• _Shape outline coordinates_
---
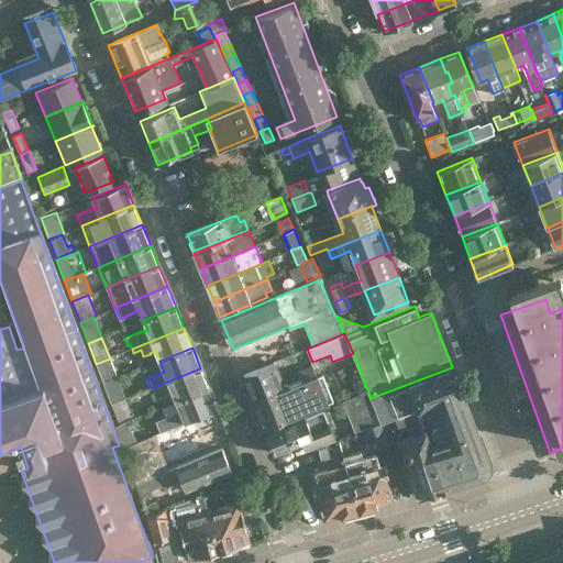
[(103,384),(118,378),(110,359),(96,364),(103,384)]
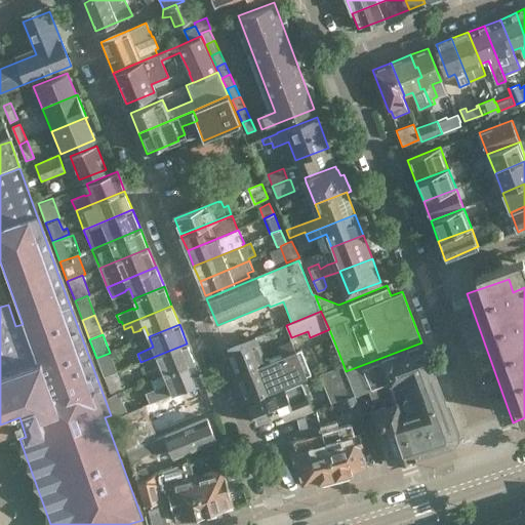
[(238,375),(270,363),(268,358),(265,360),(255,338),(228,350),(238,375)]
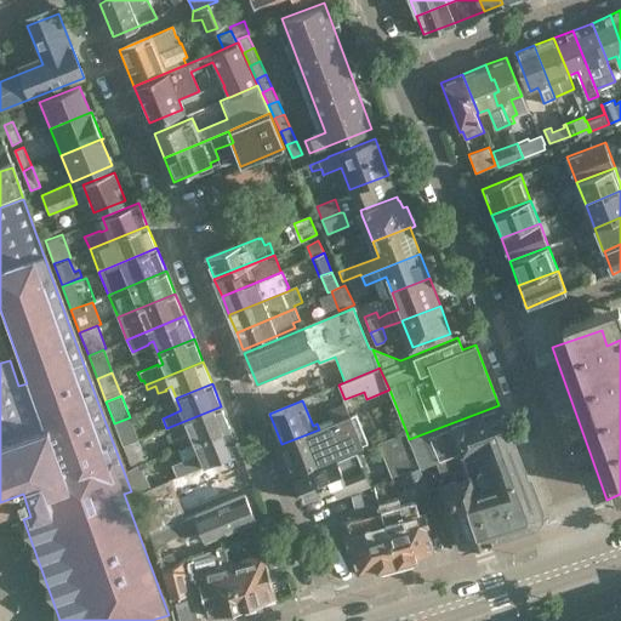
[(510,433),(499,405),(409,439),(410,440),(420,466),(420,468),(437,461),(462,451),(483,443),(510,433)]
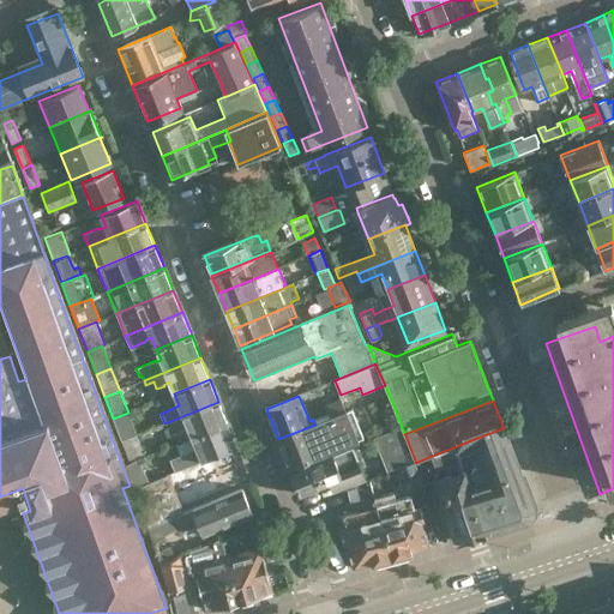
[(218,402),(164,423),(162,425),(167,437),(182,429),(182,428),(187,426),(193,439),(228,425),(218,402)]
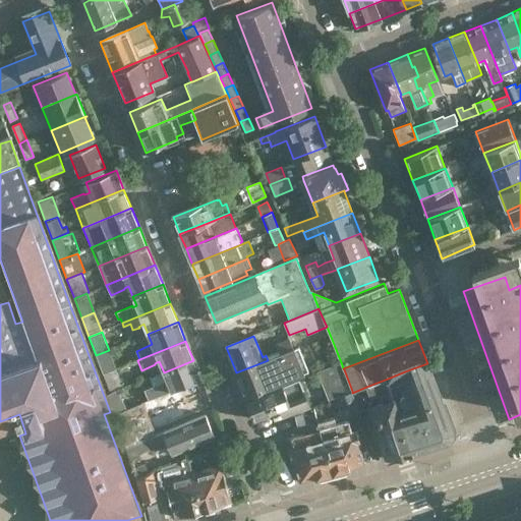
[(294,349),(268,360),(236,372),(245,397),(309,371),(302,355),(297,358),(294,349)]
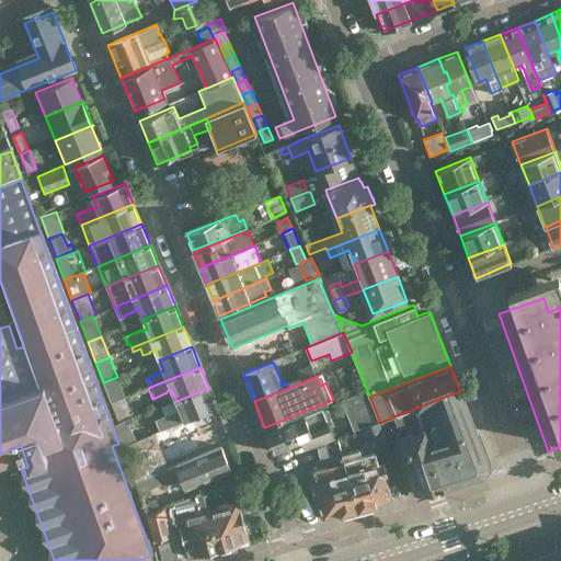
[(111,403),(125,398),(117,377),(103,382),(111,403)]
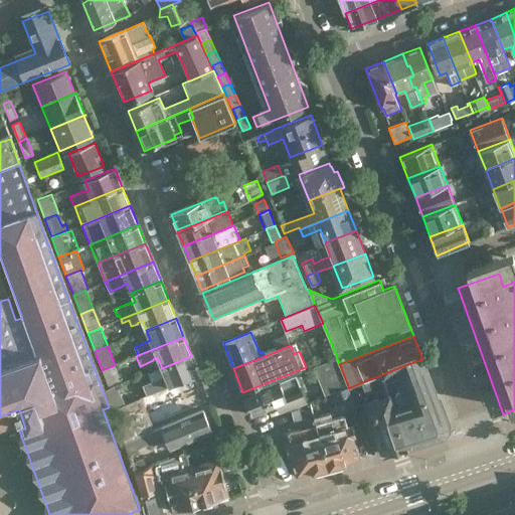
[(147,395),(169,386),(195,376),(199,374),(191,356),(162,368),(165,375),(143,385),(147,395)]
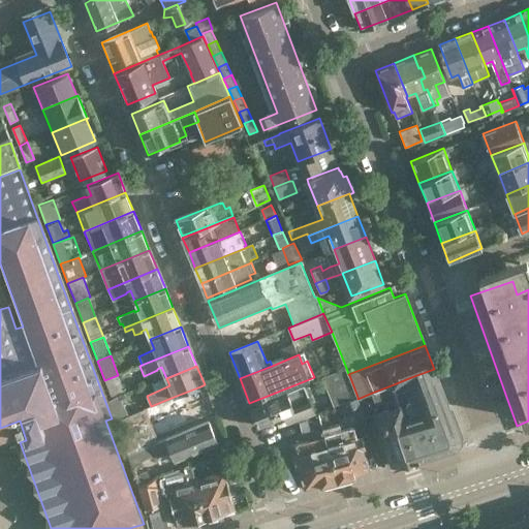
[(348,374),(346,368),(322,377),(334,406),(343,403),(358,397),(349,375),(348,374)]
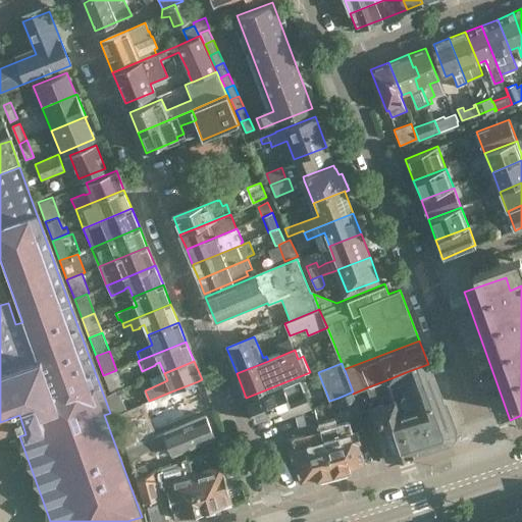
[(428,364),(406,372),(412,389),(414,390),(431,448),(448,441),(447,437),(450,433),(454,432),(428,364)]
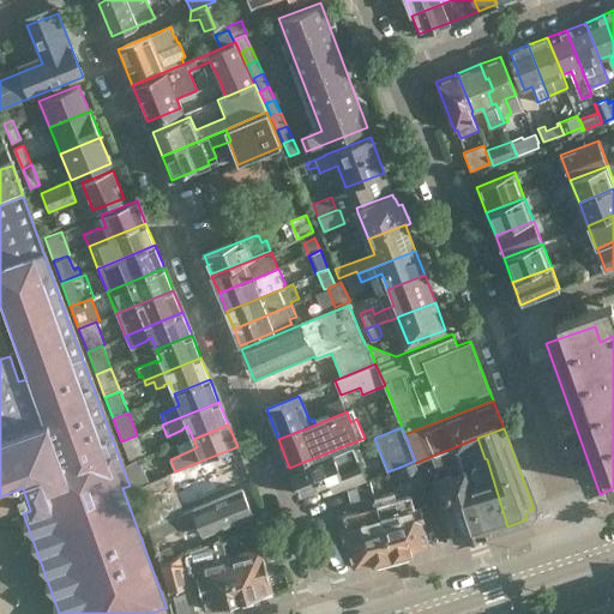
[(137,435),(121,441),(128,459),(139,456),(144,453),(137,435)]
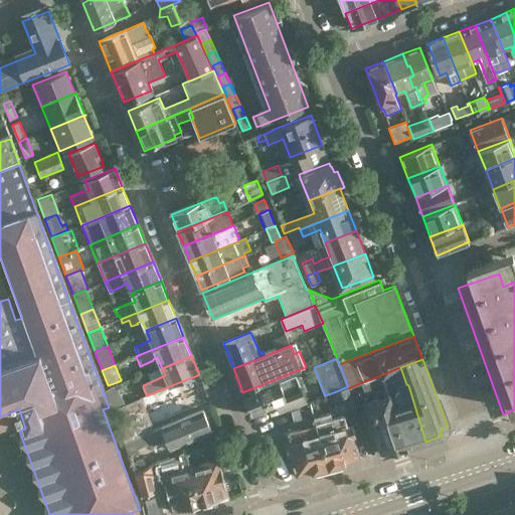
[(392,394),(390,395),(405,448),(425,442),(408,385),(406,384),(400,367),(383,374),(384,379),(394,375),(400,390),(398,391),(396,395),(399,405),(395,406),(392,394)]
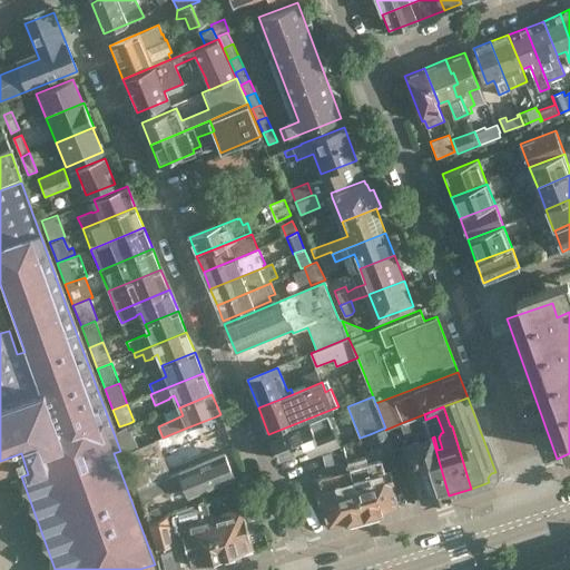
[(432,438),(425,420),(424,414),(401,423),(404,435),(415,432),(419,442),(408,445),(425,502),(449,495),(432,438)]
---
• _WHAT YOU SHOULD DO_
With the images left out, set down every entry exactly.

• _FINISHED TASK_
[(103,384),(118,378),(110,359),(96,364),(103,384)]
[(238,375),(270,363),(268,358),(265,360),(255,338),(228,350),(238,375)]
[(510,433),(499,405),(409,439),(410,440),(420,466),(420,468),(437,461),(462,451),(483,443),(510,433)]
[(218,402),(164,423),(162,425),(167,437),(182,429),(182,428),(187,426),(193,439),(228,425),(218,402)]
[(294,349),(268,360),(236,372),(245,397),(309,371),(302,355),(297,358),(294,349)]
[(111,403),(125,398),(117,377),(103,382),(111,403)]
[(147,395),(169,386),(195,376),(199,374),(191,356),(162,368),(165,375),(143,385),(147,395)]
[(348,374),(346,368),(322,377),(334,406),(343,403),(358,397),(349,375),(348,374)]
[(428,364),(406,372),(412,389),(414,390),(431,448),(448,441),(447,437),(450,433),(454,432),(428,364)]
[(137,435),(121,441),(128,459),(139,456),(144,453),(137,435)]
[(392,394),(390,395),(405,448),(425,442),(408,385),(406,384),(400,367),(383,374),(384,379),(394,375),(400,390),(398,391),(396,395),(399,405),(395,406),(392,394)]
[(432,438),(425,420),(424,414),(401,423),(404,435),(415,432),(419,442),(408,445),(425,502),(449,495),(432,438)]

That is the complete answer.